● **What to produce**
Indicate only the number of lines in the listing below in which the word "rocket" appears.

● **Stored data**
+ + +
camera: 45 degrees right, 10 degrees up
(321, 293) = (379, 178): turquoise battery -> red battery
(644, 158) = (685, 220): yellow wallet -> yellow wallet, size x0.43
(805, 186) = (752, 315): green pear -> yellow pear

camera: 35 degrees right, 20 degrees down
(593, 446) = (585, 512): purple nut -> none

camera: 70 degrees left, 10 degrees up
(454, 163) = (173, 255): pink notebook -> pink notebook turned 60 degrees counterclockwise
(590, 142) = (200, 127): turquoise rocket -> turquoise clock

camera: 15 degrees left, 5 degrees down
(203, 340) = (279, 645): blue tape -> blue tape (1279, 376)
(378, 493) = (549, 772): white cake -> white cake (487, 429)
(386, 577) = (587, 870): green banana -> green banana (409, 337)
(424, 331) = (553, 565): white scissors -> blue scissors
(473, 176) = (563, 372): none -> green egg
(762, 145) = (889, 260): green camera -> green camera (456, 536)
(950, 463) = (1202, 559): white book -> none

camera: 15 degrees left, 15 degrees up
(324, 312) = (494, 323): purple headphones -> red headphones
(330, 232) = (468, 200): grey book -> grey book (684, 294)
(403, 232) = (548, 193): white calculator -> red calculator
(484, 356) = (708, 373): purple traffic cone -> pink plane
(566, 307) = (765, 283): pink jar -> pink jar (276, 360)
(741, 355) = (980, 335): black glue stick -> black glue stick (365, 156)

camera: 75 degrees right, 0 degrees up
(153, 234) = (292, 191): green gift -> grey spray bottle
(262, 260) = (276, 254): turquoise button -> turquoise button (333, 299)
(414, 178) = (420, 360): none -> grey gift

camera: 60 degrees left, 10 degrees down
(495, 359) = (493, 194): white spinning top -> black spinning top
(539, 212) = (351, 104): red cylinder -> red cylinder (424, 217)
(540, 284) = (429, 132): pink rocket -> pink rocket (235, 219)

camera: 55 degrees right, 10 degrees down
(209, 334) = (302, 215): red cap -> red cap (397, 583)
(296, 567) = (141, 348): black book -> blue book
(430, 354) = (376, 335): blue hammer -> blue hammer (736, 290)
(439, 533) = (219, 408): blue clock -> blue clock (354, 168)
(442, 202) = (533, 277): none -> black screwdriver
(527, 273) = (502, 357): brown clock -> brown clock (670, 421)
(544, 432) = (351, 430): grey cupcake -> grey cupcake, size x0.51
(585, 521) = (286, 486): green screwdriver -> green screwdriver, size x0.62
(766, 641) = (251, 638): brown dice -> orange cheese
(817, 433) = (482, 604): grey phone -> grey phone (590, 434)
+ + +
● **Response**
2